··· Data extracts

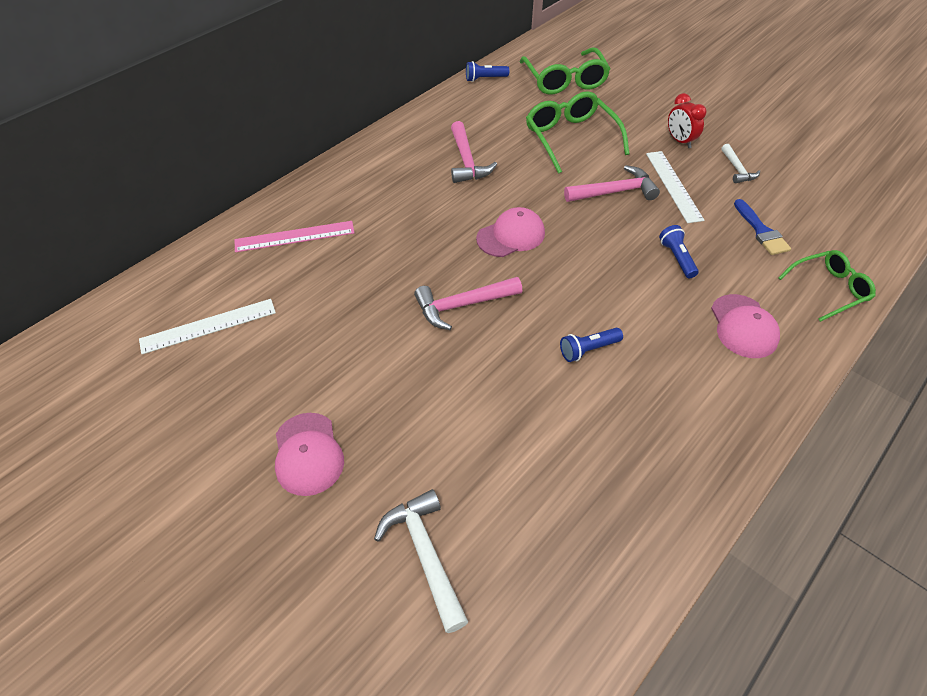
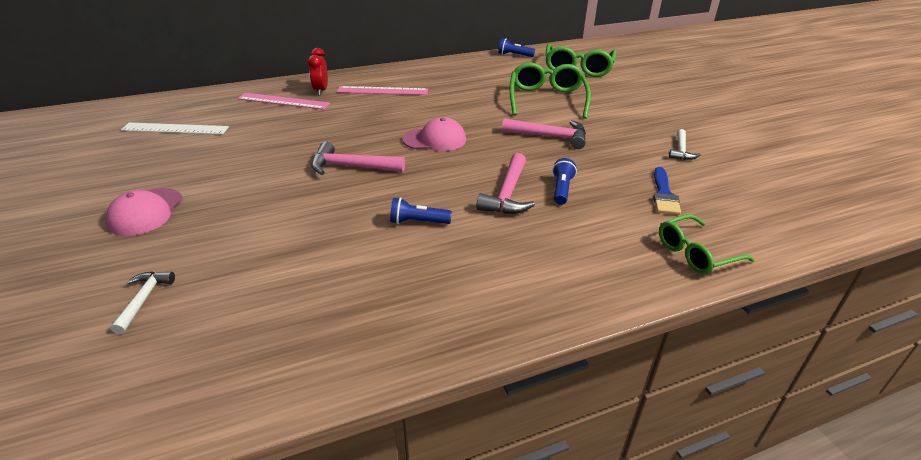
camera: 25 degrees right, 15 degrees down
white hammer [374,489,468,633] -> white hammer [110,271,175,334], size x0.62
pink hammer [451,121,497,183] -> pink hammer moved to [476,153,535,214]
white ruler [646,151,704,223] -> none
red clock [668,93,706,148] -> red clock moved to [308,48,328,96]
pink cap [711,294,780,358] -> none
green glasses [778,250,876,322] -> green glasses turned 150 degrees clockwise [659,214,755,274]
none -> pink ruler [337,86,428,95]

······

* The problem *
Would you output each entry exactly and leave the pictures behind?

* Response area *
camera: 25 degrees right, 15 degrees down
white hammer [374,489,468,633] -> white hammer [110,271,175,334], size x0.62
pink hammer [451,121,497,183] -> pink hammer moved to [476,153,535,214]
white ruler [646,151,704,223] -> none
red clock [668,93,706,148] -> red clock moved to [308,48,328,96]
pink cap [711,294,780,358] -> none
green glasses [778,250,876,322] -> green glasses turned 150 degrees clockwise [659,214,755,274]
none -> pink ruler [337,86,428,95]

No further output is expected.